◆ **SUPPLIED INFORMATION**
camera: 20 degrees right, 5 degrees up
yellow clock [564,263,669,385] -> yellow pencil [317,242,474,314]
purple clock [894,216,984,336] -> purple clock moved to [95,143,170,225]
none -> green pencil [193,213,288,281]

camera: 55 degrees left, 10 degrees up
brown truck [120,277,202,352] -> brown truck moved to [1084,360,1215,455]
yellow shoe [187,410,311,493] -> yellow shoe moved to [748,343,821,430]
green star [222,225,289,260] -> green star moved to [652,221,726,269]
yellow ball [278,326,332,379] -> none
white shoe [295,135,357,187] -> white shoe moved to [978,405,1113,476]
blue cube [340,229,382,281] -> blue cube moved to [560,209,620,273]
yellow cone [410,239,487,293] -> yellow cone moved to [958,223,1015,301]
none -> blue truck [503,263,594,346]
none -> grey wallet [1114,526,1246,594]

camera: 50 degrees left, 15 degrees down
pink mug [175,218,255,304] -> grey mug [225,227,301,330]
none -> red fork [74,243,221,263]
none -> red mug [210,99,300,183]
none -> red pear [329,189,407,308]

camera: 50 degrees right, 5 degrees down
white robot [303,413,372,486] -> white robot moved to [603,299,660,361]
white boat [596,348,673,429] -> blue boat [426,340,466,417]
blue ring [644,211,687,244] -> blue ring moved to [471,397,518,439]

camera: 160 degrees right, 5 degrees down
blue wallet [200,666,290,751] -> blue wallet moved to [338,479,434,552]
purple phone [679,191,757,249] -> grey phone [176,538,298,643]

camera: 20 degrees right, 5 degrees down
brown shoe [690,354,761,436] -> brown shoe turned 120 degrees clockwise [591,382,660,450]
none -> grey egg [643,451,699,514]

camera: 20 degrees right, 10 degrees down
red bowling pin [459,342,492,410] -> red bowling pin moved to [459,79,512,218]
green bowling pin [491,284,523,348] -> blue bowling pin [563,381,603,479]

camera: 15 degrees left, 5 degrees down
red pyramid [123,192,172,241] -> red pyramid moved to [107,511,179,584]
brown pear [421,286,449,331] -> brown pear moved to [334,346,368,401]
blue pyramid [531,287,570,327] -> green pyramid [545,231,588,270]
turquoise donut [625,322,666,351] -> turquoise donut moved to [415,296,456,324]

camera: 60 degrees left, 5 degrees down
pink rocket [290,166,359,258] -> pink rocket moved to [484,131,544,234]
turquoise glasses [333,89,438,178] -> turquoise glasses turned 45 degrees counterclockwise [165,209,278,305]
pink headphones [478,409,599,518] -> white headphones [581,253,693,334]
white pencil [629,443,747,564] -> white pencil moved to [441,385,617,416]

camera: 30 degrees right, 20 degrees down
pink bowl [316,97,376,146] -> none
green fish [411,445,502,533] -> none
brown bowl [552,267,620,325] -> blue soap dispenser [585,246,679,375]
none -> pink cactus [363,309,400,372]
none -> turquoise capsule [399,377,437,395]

◆ **TASK BRIEF**
Reproduce only the lines above, starting at the line with "pink mug [175,218,255,304]" and ending at the line with "brown shoe [690,354,761,436]", exactly as written.

◆ **WRITTEN REPLY**
pink mug [175,218,255,304] -> grey mug [225,227,301,330]
none -> red fork [74,243,221,263]
none -> red mug [210,99,300,183]
none -> red pear [329,189,407,308]

camera: 50 degrees right, 5 degrees down
white robot [303,413,372,486] -> white robot moved to [603,299,660,361]
white boat [596,348,673,429] -> blue boat [426,340,466,417]
blue ring [644,211,687,244] -> blue ring moved to [471,397,518,439]

camera: 160 degrees right, 5 degrees down
blue wallet [200,666,290,751] -> blue wallet moved to [338,479,434,552]
purple phone [679,191,757,249] -> grey phone [176,538,298,643]

camera: 20 degrees right, 5 degrees down
brown shoe [690,354,761,436] -> brown shoe turned 120 degrees clockwise [591,382,660,450]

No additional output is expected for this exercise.